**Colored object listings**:
■ ■ ■ ■ ■
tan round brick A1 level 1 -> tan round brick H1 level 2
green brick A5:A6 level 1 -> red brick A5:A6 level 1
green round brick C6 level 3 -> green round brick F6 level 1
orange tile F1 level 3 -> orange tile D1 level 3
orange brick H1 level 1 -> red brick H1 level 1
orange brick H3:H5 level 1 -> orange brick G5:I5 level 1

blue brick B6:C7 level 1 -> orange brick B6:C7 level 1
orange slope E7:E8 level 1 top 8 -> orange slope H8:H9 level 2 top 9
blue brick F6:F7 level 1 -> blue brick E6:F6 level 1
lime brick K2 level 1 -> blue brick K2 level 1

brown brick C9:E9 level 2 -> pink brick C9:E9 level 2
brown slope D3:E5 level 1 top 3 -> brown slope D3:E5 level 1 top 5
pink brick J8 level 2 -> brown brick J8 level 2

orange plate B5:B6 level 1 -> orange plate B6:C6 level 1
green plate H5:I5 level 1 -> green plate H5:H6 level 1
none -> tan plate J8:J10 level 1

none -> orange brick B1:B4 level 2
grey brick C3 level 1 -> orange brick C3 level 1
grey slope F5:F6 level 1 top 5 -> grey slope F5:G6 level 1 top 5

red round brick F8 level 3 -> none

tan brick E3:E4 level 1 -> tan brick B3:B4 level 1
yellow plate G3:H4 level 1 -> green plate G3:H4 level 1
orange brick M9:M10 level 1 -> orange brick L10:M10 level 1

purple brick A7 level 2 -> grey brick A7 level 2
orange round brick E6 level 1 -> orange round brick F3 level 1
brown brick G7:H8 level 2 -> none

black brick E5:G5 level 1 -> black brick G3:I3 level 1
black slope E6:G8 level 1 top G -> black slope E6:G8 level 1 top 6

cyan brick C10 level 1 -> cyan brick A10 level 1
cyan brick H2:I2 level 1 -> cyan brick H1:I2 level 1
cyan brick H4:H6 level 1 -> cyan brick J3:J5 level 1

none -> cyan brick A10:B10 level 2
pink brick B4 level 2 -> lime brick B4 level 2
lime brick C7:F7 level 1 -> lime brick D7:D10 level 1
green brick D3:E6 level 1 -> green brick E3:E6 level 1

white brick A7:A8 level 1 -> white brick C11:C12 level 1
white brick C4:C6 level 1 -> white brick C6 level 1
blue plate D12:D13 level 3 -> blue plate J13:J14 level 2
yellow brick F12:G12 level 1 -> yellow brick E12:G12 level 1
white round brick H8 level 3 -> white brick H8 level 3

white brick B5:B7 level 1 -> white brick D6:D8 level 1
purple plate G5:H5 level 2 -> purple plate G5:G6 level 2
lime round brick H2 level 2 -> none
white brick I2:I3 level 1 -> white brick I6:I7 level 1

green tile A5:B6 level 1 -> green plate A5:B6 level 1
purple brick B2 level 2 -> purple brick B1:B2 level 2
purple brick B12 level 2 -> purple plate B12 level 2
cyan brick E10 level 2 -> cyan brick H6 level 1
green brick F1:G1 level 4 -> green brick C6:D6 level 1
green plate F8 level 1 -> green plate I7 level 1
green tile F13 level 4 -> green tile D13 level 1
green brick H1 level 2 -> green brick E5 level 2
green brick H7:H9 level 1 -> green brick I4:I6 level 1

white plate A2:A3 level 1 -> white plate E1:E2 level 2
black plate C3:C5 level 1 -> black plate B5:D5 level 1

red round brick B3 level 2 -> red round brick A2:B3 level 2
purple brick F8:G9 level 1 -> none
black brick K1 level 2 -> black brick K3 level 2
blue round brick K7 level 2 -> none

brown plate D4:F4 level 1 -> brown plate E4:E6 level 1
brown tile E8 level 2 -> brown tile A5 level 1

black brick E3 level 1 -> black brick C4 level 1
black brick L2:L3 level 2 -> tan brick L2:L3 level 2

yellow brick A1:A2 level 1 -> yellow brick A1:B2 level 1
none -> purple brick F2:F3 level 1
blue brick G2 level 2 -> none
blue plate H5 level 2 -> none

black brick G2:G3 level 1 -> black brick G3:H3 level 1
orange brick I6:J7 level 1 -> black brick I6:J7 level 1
■ ■ ■ ■ ■
**WHAT YOU SHOULD DO**:
Lines with "cyan": return each one from the data above.

**THE ANSWER**:
cyan brick C10 level 1 -> cyan brick A10 level 1
cyan brick H2:I2 level 1 -> cyan brick H1:I2 level 1
cyan brick H4:H6 level 1 -> cyan brick J3:J5 level 1
none -> cyan brick A10:B10 level 2
cyan brick E10 level 2 -> cyan brick H6 level 1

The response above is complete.